Task description: Your task is to find every line in the records that holds the string "watering" and copy it.

Supplied material:
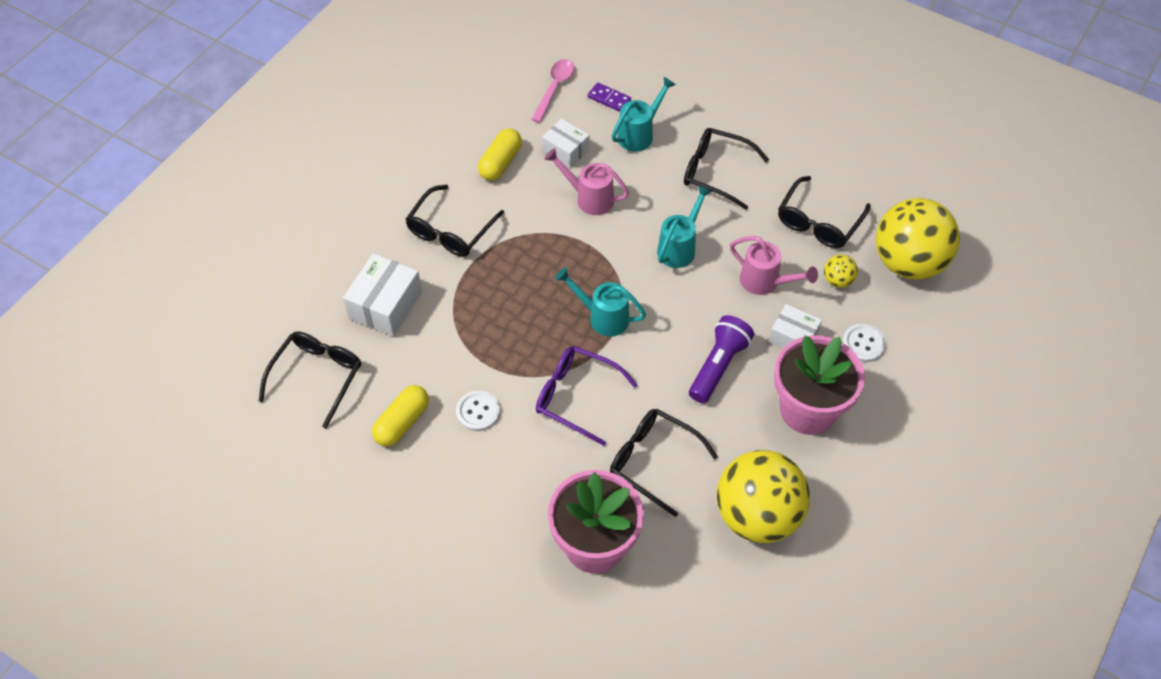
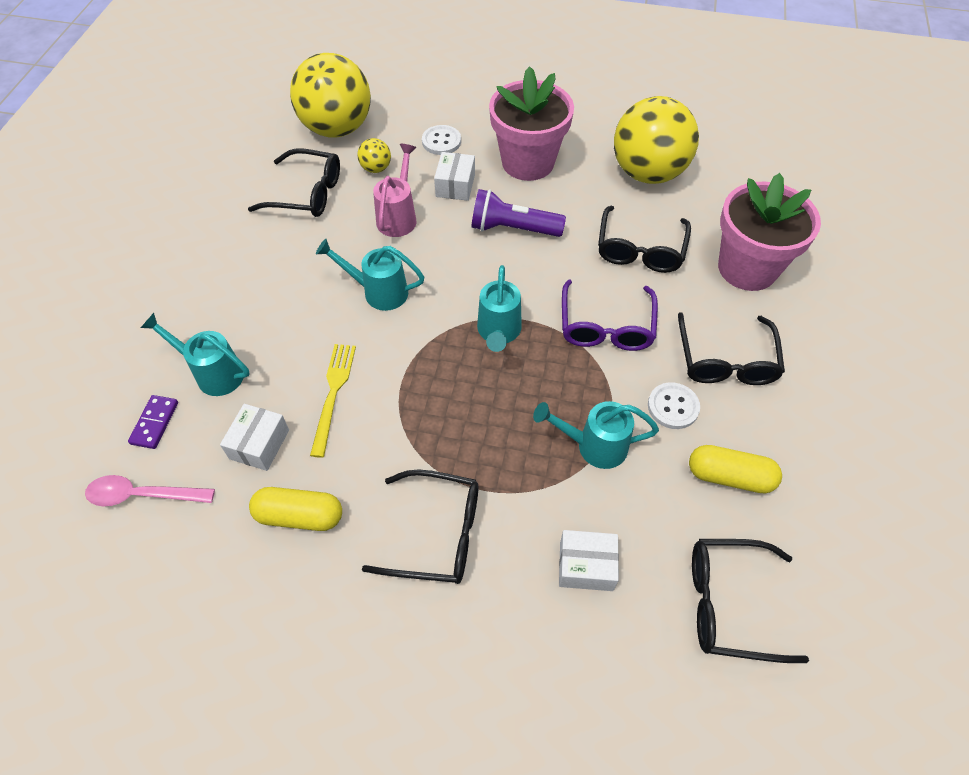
camera: 110 degrees left, 0 degrees up
(385, 305) = (586, 566): white box -> white box, size x0.65
(470, 344) = (594, 446): none -> turquoise watering can
(589, 198) = (333, 394): pink watering can -> yellow fork
(716, 172) = (259, 286): black glasses -> black glasses (725, 360)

Written answer:
(470, 344) = (594, 446): none -> turquoise watering can
(589, 198) = (333, 394): pink watering can -> yellow fork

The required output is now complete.